╭─ GIVEN ENTRIES
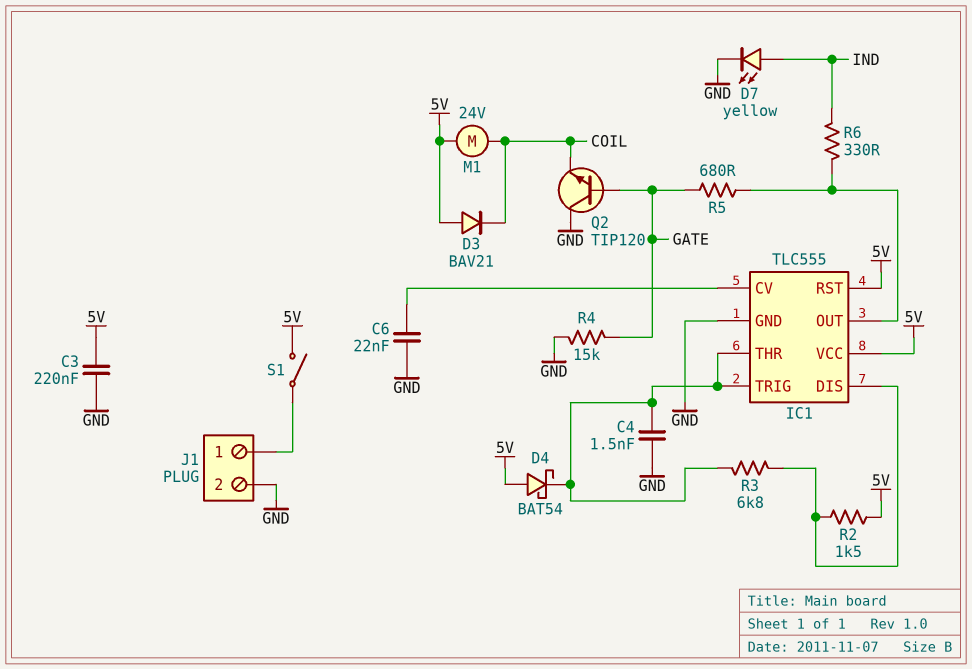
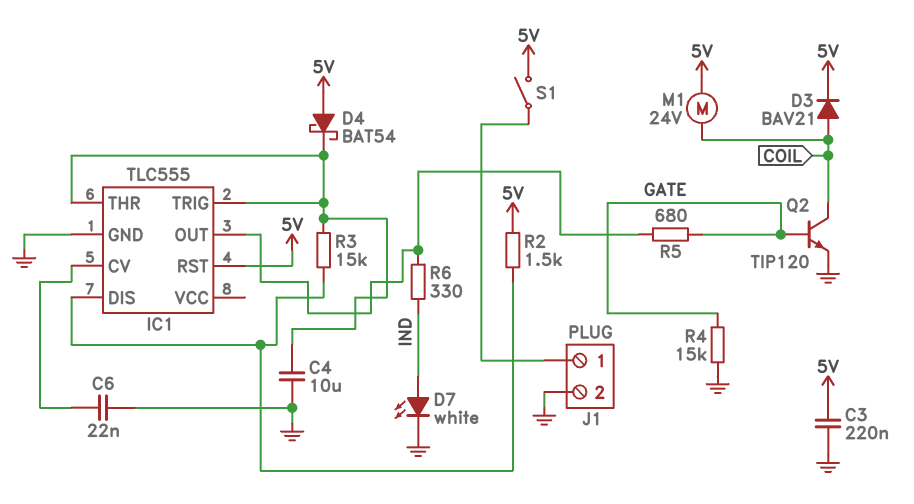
C4: 1.5nF (GND, IC1/THR) -> 10uF (GND, IC1/THR)
D3: diode BAV21 (A 5V, K COIL) -> diode BAV21 (A COIL, K 5V)
D7: LED yellow (A IND, K GND) -> LED white (A IND, K GND)
IC1 pin VCC: 5V -> none
Q2: NPN TIP120 (B GATE, C GND, E COIL) -> NPN TIP120 (B GATE, C COIL, E GND)
R3: 6.8k (IC1/DIS, IC1/THR) -> 15k (IC1/DIS, IC1/THR)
╰─
* **WHAT THE TASK REQUIRES**: Print the lines from the beginning of the records up to and including the line containing "Q2: NPN TIP120", word for word, with no pictures.

* **ANSWER TO THIS PROBLEM**:
C4: 1.5nF (GND, IC1/THR) -> 10uF (GND, IC1/THR)
D3: diode BAV21 (A 5V, K COIL) -> diode BAV21 (A COIL, K 5V)
D7: LED yellow (A IND, K GND) -> LED white (A IND, K GND)
IC1 pin VCC: 5V -> none
Q2: NPN TIP120 (B GATE, C GND, E COIL) -> NPN TIP120 (B GATE, C COIL, E GND)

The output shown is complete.